Work to be completed: Look below for the line with "camera_right=-65 camera_up=10" and the line with "camera_right=155 camera_up=-10". Copy exactly those two lines and every line between, but not the pictures.

Input data:
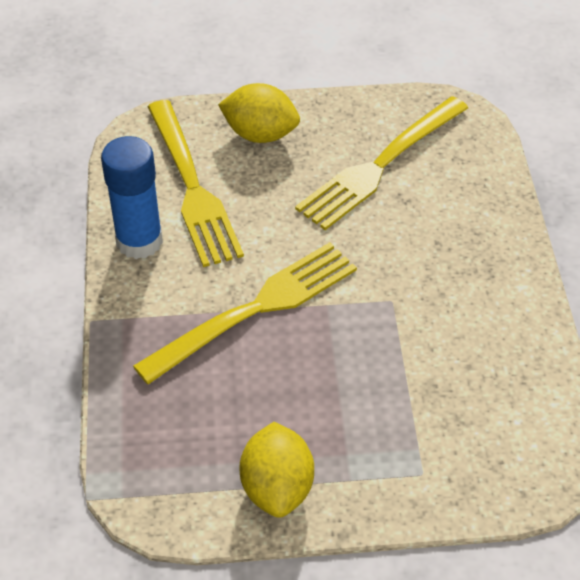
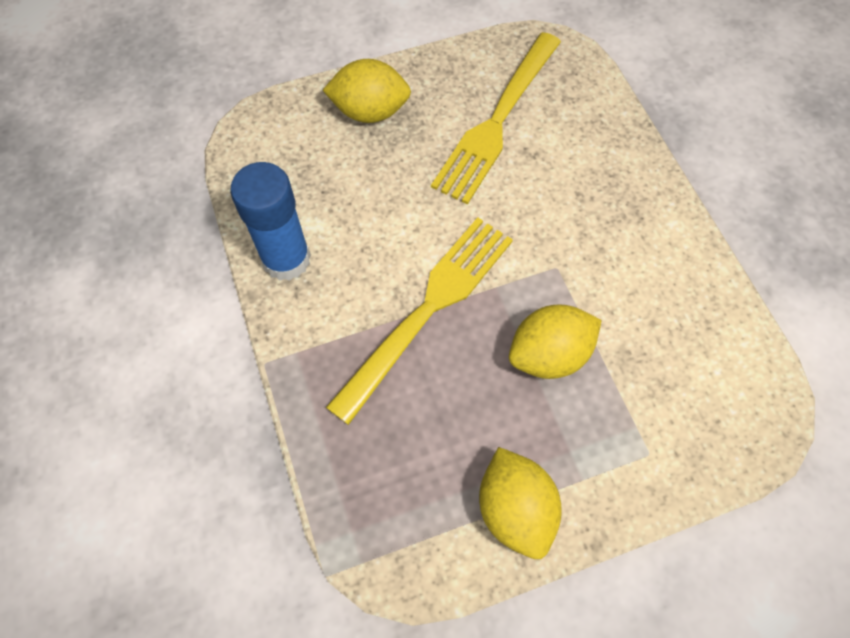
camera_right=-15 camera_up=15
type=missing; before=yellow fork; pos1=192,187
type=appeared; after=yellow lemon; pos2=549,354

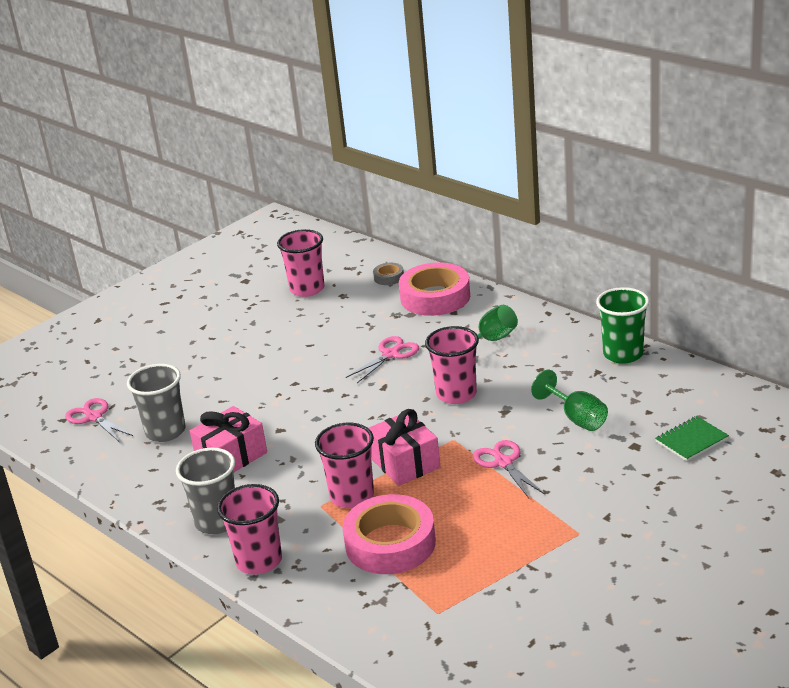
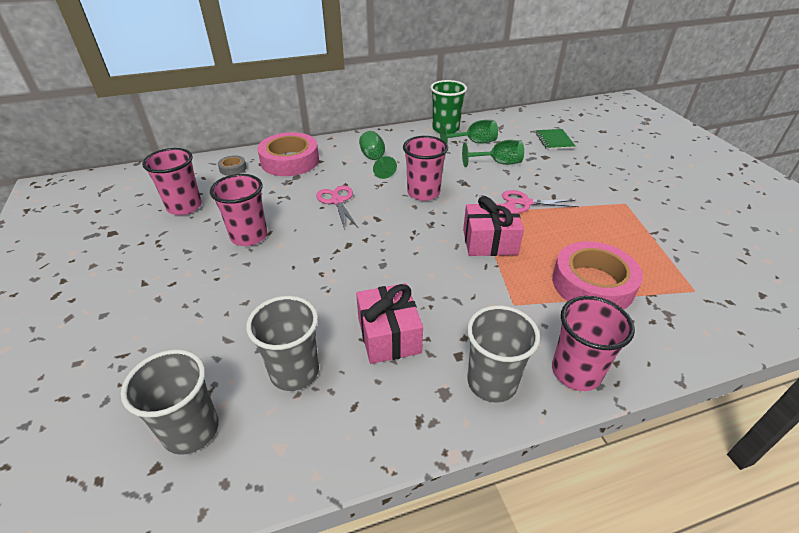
camera_right=-65 camera_up=10
type=exchanged; before=pink scissors; after=grey cup; pos1=94,417; pos2=191,430
type=relocated; before=pink cup; pos1=352,496; pos2=249,236
type=appeared; after=green goblet; pos2=474,142

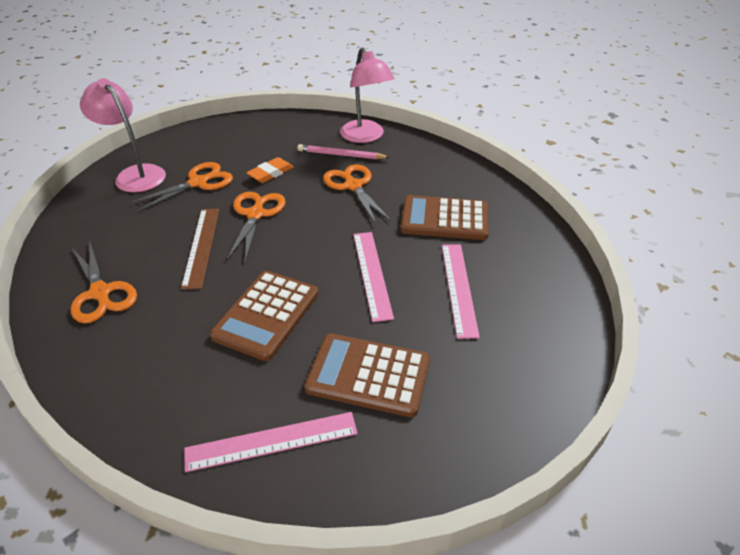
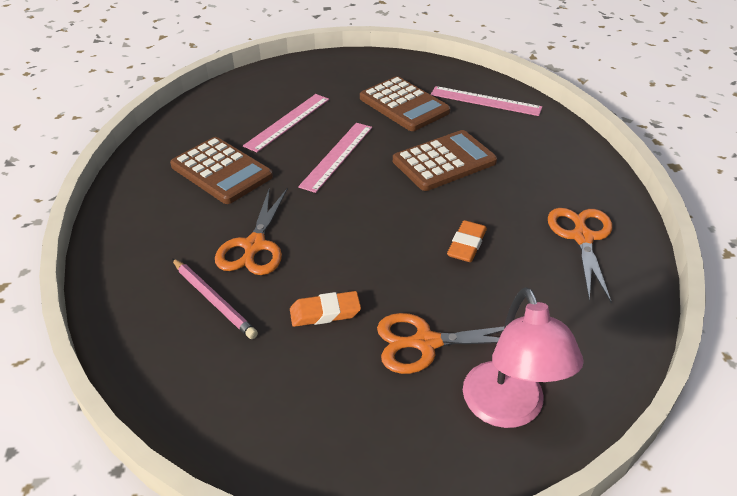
camera_right=-145 camera_up=0
type=missing; before=pink lamp; pos1=366,137
type=missing; before=orange scissors; pos1=256,214
type=exchanged; before=brown ruler; after=orange eraser; pos1=201,246; pos2=466,245

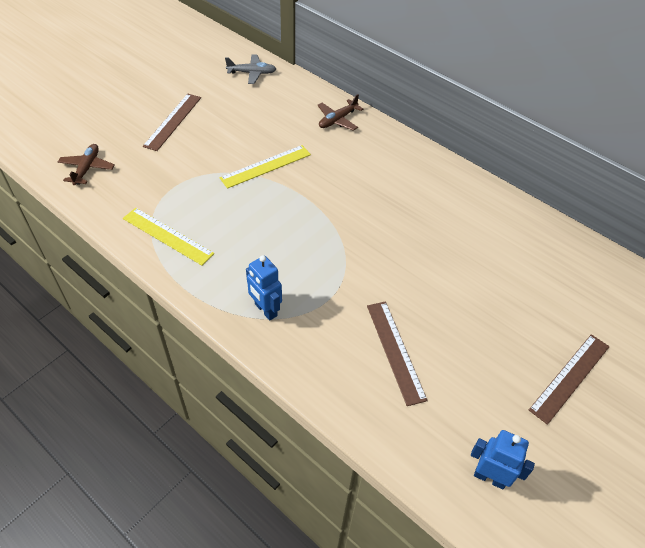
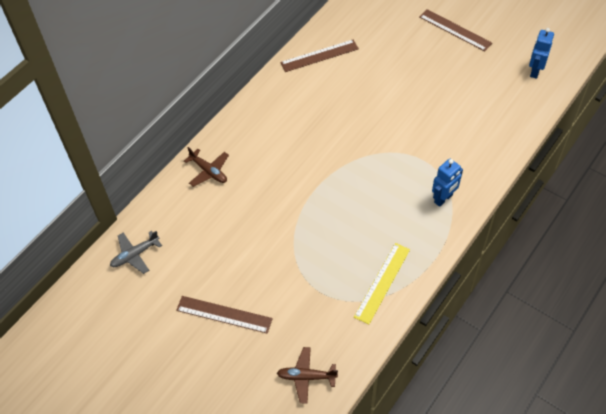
camera_right=-90 camera_up=5
type=spun; before=grey plane; pos1=252,73; pos2=135,255; turn=-120
type=missing; before=yellow ruler; pos1=266,166
type=relocated; before=brown ruler; pos1=395,351; pos2=319,56

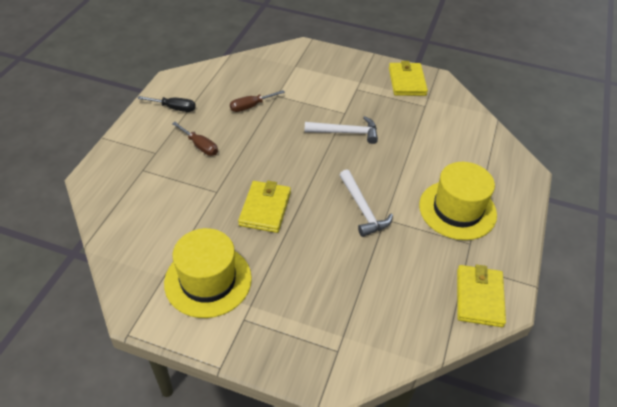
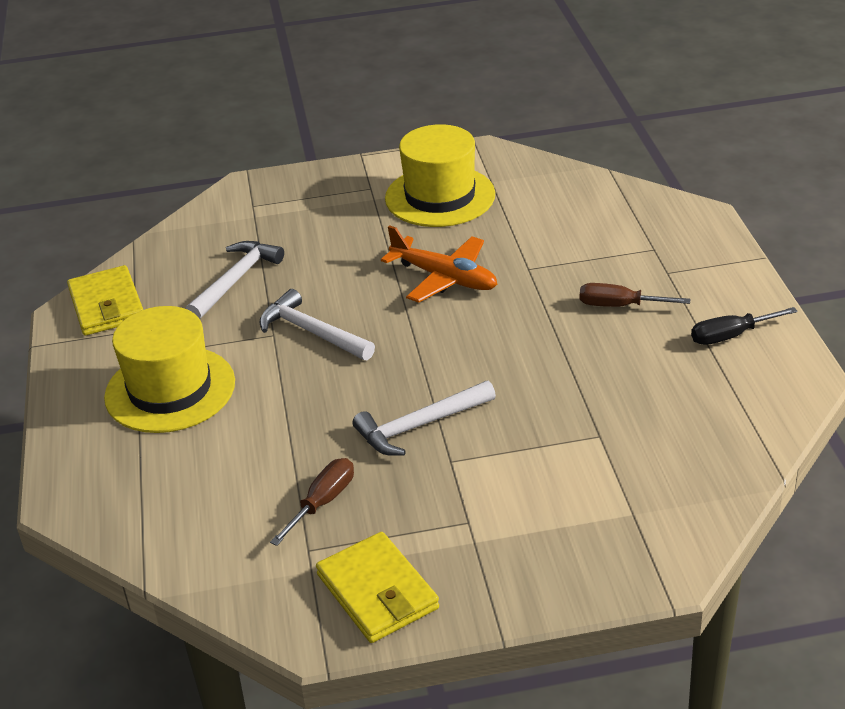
camera_right=155 camera_up=-10
type=relocated; before=brown screwdriver; pos1=251,106; pos2=323,502
type=exchanged; before=yellow wallet; after=orange plane; pos1=265,208; pos2=445,278
type=appeared; after=white hammer; pos2=236,280

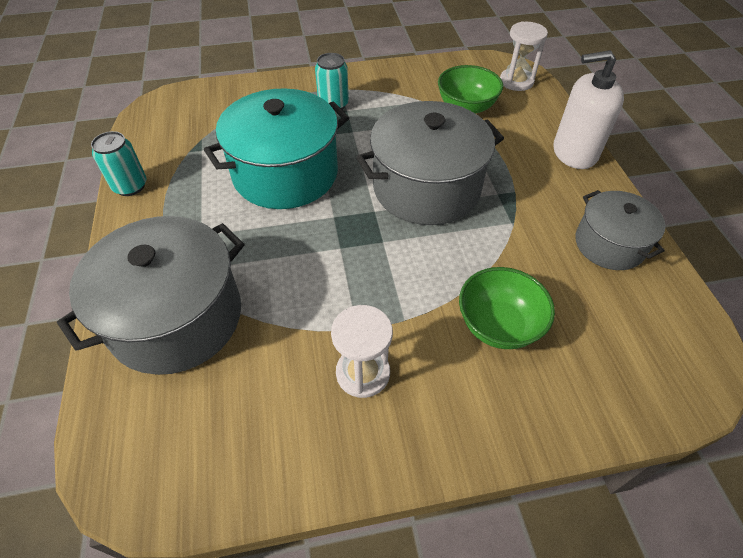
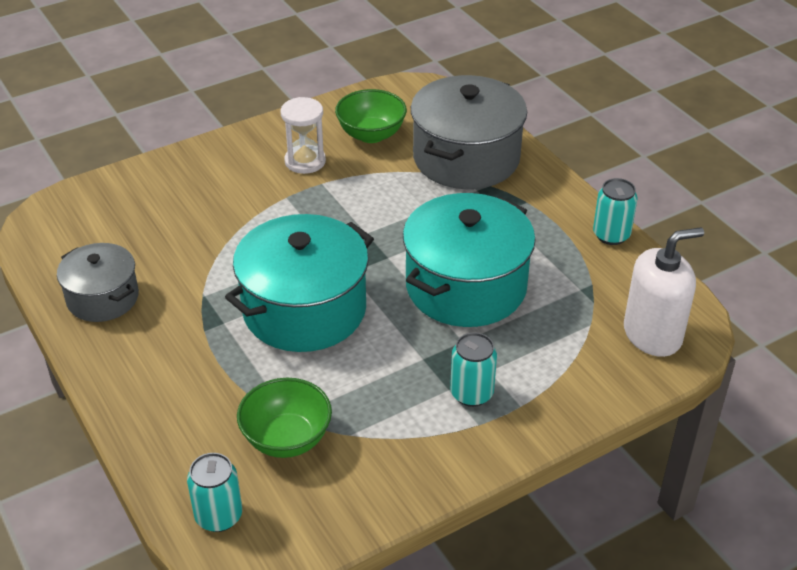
camera_right=160 camera_up=-10
type=exchanged; before=white hourglass; after=turquoise can; pos1=516,81; pos2=219,516
type=relocated; before=white soap dispenser; pos1=574,152; pos2=652,334
type=colour; before=grey pot; after=turquoise pot; pos1=426,188; pos2=304,309
type=relocated; before=green bowl; pos1=498,325; pos2=371,134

Result of this task:
camera_right=-65 camera_up=10
type=exchanged; before=pink scissors; after=grey cup; pos1=94,417; pos2=191,430
type=relocated; before=pink cup; pos1=352,496; pos2=249,236
type=appeared; after=green goblet; pos2=474,142

camera_right=-145 camera_up=0
type=missing; before=pink lamp; pos1=366,137
type=missing; before=orange scissors; pos1=256,214
type=exchanged; before=brown ruler; after=orange eraser; pos1=201,246; pos2=466,245

camera_right=-90 camera_up=5
type=spun; before=grey plane; pos1=252,73; pos2=135,255; turn=-120
type=missing; before=yellow ruler; pos1=266,166
type=relocated; before=brown ruler; pos1=395,351; pos2=319,56

camera_right=155 camera_up=-10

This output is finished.